-------- Exercise input --------

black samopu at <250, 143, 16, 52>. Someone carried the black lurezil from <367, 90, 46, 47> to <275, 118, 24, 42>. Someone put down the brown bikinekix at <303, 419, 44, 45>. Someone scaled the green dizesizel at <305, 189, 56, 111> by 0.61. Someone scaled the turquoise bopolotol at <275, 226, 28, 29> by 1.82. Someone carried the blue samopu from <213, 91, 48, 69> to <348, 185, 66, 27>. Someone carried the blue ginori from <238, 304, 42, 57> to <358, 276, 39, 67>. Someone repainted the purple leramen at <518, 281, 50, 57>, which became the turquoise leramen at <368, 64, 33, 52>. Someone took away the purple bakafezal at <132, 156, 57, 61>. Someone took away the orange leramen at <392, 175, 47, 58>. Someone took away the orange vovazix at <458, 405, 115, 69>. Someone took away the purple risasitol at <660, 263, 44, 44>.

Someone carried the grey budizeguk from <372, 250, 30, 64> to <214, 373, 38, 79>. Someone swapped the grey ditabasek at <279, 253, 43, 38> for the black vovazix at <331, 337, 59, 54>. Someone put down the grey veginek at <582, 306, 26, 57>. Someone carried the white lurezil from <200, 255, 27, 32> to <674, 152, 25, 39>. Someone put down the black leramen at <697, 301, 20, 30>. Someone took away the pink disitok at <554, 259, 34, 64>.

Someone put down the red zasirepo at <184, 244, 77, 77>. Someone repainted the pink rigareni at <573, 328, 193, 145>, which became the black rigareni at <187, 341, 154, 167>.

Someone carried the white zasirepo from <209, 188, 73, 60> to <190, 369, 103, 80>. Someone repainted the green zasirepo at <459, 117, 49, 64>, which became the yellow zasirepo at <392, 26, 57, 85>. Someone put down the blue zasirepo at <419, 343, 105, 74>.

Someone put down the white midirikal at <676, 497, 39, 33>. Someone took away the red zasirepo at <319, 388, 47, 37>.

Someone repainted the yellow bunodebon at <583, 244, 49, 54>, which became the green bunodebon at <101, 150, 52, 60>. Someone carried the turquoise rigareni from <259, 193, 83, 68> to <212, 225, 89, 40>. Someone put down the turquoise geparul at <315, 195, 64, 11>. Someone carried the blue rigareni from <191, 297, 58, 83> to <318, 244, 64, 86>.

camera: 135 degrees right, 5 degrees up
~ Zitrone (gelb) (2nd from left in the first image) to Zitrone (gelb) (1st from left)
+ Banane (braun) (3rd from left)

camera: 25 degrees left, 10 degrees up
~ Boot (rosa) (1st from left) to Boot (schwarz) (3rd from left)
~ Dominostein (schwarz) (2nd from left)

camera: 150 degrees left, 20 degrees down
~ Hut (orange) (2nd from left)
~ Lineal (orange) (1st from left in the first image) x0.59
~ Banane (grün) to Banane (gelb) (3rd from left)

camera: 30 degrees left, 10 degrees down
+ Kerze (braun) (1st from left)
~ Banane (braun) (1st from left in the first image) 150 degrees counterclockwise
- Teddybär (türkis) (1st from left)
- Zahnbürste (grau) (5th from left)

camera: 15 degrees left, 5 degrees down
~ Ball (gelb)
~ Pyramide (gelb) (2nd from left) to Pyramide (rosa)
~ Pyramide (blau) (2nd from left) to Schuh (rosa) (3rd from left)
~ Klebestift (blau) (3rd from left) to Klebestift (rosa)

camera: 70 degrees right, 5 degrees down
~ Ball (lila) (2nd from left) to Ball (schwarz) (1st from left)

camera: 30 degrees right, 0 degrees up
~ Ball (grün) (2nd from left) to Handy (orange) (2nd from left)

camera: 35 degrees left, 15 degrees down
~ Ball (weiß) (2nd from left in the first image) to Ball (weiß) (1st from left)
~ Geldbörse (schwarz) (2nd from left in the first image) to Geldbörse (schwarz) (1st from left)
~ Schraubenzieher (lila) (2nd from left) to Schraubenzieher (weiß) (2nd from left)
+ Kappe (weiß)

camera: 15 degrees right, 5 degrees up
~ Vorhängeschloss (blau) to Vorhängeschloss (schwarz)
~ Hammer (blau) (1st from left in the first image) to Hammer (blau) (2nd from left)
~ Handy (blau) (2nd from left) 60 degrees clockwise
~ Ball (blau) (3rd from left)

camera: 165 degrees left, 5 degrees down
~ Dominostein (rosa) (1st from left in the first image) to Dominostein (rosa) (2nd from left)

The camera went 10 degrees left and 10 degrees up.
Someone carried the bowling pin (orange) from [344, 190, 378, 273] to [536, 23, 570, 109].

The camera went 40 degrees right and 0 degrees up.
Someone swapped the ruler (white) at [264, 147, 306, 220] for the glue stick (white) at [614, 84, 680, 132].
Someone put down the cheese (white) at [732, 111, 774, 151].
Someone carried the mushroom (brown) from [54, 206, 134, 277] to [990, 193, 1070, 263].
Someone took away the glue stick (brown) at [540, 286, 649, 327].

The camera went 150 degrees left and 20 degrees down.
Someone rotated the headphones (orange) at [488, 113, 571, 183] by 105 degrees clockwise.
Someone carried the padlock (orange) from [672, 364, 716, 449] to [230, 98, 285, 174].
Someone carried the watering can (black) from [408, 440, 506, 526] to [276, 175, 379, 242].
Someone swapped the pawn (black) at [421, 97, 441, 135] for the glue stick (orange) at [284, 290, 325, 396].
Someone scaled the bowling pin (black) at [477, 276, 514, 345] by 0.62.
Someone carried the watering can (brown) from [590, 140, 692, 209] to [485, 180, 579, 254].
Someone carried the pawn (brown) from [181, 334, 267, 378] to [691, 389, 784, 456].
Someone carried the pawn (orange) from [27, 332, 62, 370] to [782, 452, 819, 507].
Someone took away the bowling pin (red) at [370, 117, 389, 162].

--------

▶ Exercise details:
Check every line in the material above for the string "Pyramide", then give only the number of lines that have it.

▶ Response box:
2